Required work » The output should consist solely of the line containing "D3: zener (A N8, K GND) -> LED (A N8, K GND)" and all lines after it through the final line of the entries below, reproduced exactly.

Data to examine »
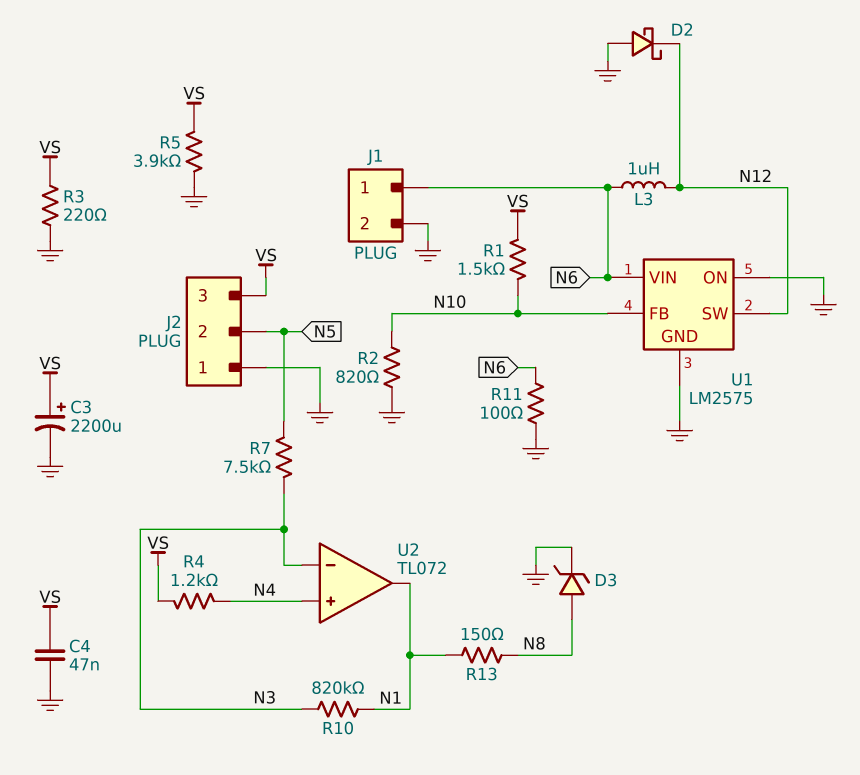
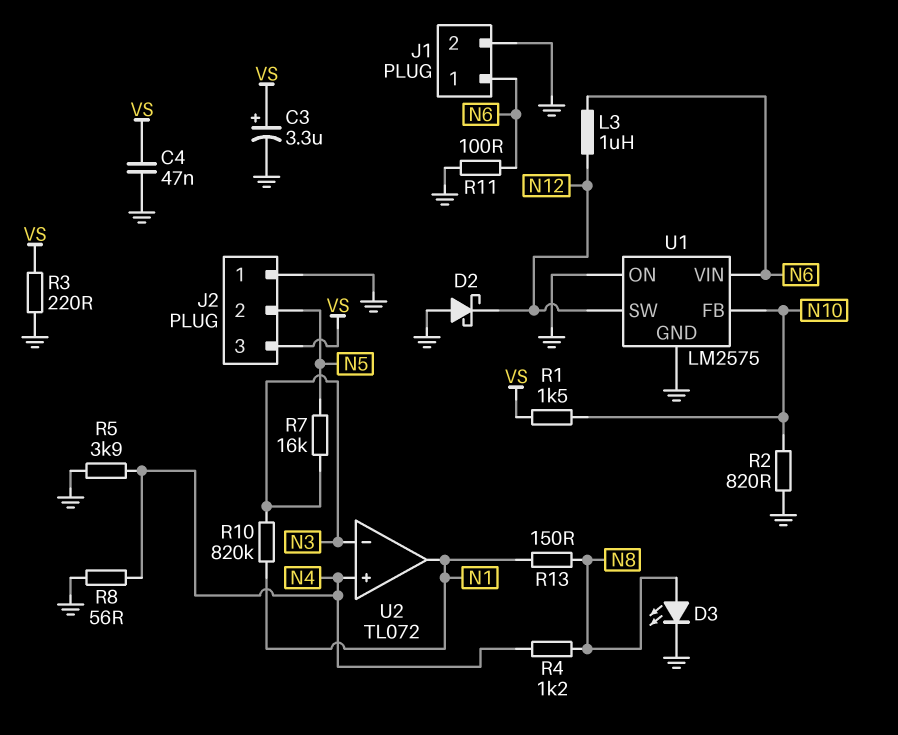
C3: 2200uF (plus VS, minus GND) -> 3.3uF (plus VS, minus GND)
D3: zener (A N8, K GND) -> LED (A N8, K GND)
R4: 1.2k (N4, VS) -> 1.2k (N4, N8)
R5: 3.9k (GND, VS) -> 3.9k (GND, N4)
R7: 7.5k (N3, N5) -> 16k (N3, N5)
R8: none -> 56 (GND, N4)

Reply »
D3: zener (A N8, K GND) -> LED (A N8, K GND)
R4: 1.2k (N4, VS) -> 1.2k (N4, N8)
R5: 3.9k (GND, VS) -> 3.9k (GND, N4)
R7: 7.5k (N3, N5) -> 16k (N3, N5)
R8: none -> 56 (GND, N4)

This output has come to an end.